### Problem:
Print a faithful copy of the data below, word for word, with the pictures left out.

### Provided data:
▽
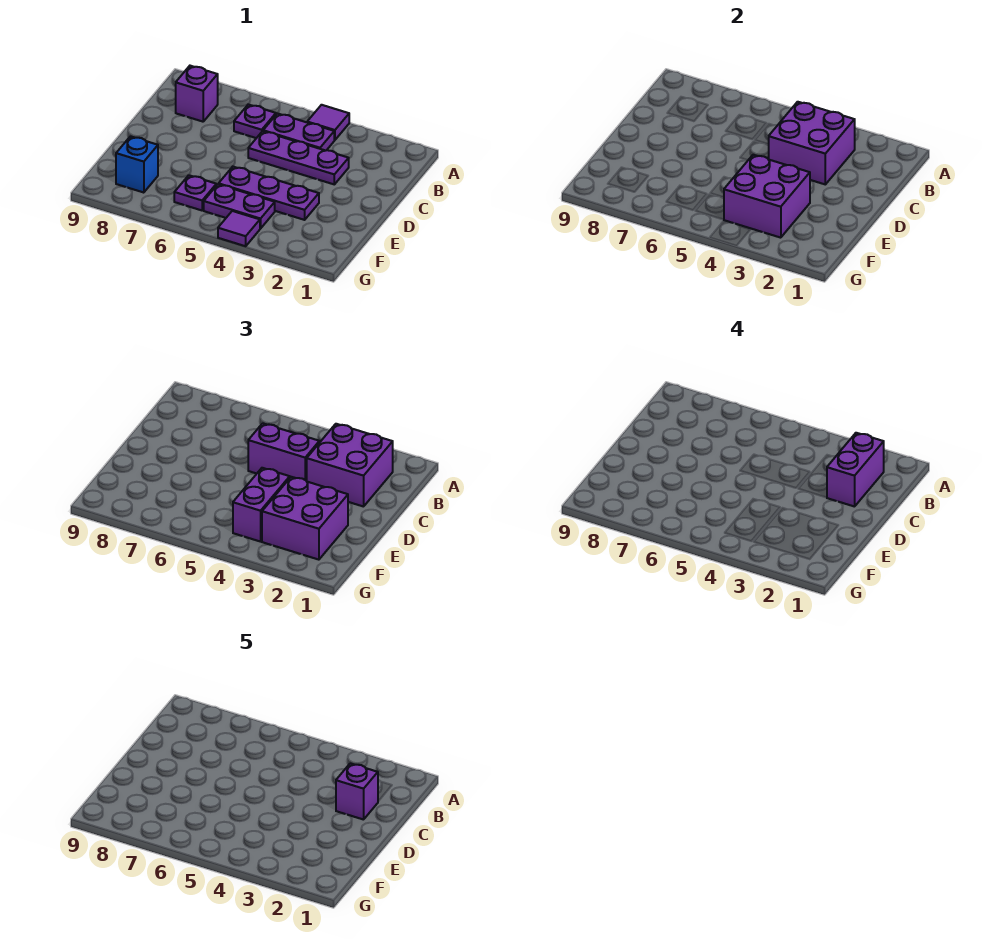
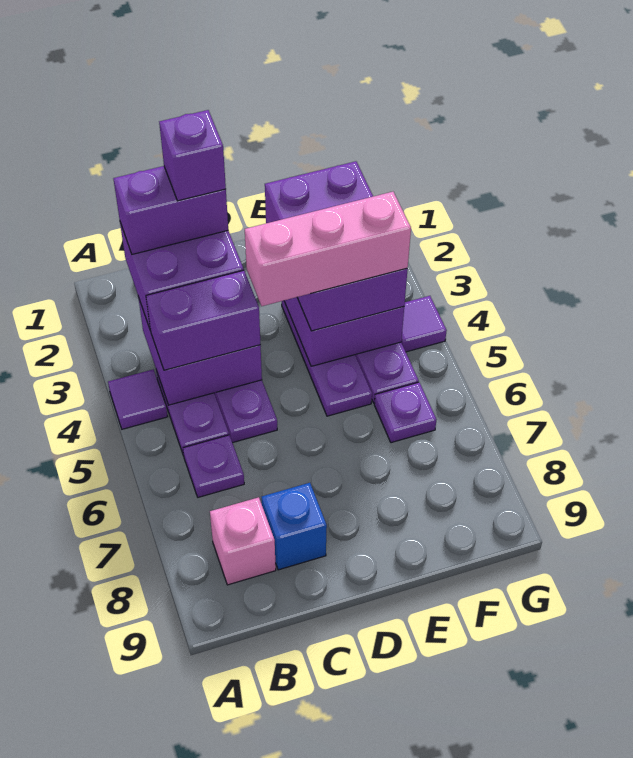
purple brick B8 level 1 -> pink brick B8 level 1
purple brick C4:C5 level 3 -> purple brick B4:C4 level 3
none -> pink brick D4:F4 level 4
blue brick F8 level 1 -> blue brick C8 level 1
△
### Completed task:
purple brick B8 level 1 -> pink brick B8 level 1
purple brick C4:C5 level 3 -> purple brick B4:C4 level 3
none -> pink brick D4:F4 level 4
blue brick F8 level 1 -> blue brick C8 level 1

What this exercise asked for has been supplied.